- _Given entries_
※ ※ ※

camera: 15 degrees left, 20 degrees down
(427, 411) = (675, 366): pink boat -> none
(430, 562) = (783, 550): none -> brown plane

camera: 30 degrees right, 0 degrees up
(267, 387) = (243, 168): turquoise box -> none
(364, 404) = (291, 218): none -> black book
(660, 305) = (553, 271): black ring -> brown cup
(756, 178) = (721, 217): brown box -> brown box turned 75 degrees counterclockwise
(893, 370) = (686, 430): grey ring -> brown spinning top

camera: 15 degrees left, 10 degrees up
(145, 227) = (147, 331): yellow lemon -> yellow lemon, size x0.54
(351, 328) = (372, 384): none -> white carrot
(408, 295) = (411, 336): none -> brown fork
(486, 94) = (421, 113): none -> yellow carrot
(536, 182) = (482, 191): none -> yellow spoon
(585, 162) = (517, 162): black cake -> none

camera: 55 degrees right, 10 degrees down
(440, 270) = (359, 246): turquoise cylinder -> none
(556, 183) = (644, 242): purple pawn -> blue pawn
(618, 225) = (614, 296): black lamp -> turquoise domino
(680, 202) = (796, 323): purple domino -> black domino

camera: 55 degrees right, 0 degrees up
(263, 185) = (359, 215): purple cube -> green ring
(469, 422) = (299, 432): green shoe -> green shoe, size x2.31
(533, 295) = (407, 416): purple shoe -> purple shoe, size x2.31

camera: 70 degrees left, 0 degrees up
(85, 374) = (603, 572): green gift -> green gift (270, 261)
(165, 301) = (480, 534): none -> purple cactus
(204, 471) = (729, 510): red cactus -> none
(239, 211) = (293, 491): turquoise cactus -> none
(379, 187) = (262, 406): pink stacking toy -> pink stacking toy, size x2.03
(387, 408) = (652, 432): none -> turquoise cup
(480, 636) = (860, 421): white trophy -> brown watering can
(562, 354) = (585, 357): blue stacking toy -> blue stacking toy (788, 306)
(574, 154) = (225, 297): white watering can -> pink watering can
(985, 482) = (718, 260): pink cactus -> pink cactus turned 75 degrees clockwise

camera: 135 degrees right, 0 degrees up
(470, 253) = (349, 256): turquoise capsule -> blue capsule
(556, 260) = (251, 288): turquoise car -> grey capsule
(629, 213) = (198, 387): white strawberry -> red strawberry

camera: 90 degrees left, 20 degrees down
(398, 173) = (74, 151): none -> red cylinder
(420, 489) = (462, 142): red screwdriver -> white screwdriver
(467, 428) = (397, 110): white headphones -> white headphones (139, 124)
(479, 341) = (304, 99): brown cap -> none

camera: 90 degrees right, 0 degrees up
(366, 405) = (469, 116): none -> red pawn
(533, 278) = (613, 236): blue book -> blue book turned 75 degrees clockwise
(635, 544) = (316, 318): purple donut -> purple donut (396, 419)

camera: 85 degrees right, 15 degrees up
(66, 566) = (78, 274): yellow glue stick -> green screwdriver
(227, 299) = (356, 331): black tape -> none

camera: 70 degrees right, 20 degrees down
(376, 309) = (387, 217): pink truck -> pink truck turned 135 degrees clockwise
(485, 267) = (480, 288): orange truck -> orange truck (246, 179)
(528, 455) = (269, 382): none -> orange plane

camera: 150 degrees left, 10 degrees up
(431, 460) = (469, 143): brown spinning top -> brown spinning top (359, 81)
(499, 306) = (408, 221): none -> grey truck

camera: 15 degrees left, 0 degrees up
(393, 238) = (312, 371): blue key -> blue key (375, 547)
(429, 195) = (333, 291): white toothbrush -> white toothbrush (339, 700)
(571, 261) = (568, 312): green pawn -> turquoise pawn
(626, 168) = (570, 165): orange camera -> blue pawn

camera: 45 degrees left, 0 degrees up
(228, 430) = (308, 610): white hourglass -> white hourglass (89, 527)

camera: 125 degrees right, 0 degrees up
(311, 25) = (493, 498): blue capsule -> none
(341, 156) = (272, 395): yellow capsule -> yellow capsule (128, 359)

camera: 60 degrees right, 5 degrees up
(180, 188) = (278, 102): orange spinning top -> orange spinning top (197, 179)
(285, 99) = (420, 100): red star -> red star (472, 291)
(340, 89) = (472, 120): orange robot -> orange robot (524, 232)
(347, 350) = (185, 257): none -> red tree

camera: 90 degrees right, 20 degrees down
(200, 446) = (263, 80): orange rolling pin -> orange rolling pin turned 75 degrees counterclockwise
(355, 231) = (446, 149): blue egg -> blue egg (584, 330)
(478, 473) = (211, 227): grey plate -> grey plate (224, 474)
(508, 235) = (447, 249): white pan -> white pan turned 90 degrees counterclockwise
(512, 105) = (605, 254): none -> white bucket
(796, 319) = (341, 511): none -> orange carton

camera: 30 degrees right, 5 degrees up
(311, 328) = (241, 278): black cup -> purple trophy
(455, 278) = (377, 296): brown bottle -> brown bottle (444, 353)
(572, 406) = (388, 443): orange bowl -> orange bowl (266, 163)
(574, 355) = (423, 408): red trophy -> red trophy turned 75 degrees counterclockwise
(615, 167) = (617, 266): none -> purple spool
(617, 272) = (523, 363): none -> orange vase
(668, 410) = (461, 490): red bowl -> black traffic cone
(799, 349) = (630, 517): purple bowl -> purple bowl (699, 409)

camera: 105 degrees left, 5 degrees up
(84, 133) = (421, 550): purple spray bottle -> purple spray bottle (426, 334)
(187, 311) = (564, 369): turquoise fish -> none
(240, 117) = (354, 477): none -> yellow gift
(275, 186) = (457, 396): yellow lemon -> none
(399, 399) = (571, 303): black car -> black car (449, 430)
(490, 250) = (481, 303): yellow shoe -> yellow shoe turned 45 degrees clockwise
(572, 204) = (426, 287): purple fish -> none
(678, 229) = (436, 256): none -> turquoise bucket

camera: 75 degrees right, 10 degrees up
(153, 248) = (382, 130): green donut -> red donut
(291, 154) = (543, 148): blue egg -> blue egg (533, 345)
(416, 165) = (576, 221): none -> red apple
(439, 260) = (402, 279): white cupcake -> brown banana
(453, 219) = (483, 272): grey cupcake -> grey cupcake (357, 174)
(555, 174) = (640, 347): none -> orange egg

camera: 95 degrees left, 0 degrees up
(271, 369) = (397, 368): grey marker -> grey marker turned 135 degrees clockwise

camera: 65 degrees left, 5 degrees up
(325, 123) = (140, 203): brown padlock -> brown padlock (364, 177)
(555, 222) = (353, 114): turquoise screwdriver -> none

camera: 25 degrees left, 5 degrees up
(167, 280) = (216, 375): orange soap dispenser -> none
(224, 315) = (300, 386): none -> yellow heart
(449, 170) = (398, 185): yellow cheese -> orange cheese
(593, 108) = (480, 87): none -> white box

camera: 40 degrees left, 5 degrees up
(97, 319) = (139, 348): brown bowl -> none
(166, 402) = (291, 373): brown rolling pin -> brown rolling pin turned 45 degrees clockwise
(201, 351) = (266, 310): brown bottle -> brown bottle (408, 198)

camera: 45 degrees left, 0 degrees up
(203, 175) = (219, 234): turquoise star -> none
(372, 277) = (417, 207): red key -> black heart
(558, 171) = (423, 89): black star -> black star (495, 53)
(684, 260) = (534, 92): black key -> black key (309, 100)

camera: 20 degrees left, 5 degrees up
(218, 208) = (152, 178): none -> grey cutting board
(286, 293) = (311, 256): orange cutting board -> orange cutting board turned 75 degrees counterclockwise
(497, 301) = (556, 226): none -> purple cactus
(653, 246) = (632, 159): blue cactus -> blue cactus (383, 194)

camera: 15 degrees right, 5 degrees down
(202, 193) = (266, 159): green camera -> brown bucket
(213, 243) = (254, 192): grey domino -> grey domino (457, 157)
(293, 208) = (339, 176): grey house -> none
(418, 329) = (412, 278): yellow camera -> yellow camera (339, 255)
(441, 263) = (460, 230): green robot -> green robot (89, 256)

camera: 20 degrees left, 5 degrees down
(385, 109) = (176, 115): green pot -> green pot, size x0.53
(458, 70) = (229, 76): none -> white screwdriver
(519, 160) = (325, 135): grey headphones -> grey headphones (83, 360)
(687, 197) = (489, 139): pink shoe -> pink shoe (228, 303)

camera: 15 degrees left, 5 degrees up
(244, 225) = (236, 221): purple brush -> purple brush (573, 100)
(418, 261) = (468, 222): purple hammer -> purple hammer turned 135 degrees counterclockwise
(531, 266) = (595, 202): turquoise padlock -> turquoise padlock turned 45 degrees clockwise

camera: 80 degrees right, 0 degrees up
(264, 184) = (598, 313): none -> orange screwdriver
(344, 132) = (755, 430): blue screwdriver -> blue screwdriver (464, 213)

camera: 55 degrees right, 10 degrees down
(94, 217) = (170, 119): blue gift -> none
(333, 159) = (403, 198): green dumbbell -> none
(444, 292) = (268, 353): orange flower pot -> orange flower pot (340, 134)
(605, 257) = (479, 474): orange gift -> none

※ ※ ※

- _Directive_
Starting with the line above that holds "(441, 263) = (460, 230): green" and stopping with the line that holds "camera: 15 degrees left, 5 degrees up", reproduce each line exactly, omitting all other lines.

- _Solution_
(441, 263) = (460, 230): green robot -> green robot (89, 256)

camera: 20 degrees left, 5 degrees down
(385, 109) = (176, 115): green pot -> green pot, size x0.53
(458, 70) = (229, 76): none -> white screwdriver
(519, 160) = (325, 135): grey headphones -> grey headphones (83, 360)
(687, 197) = (489, 139): pink shoe -> pink shoe (228, 303)

camera: 15 degrees left, 5 degrees up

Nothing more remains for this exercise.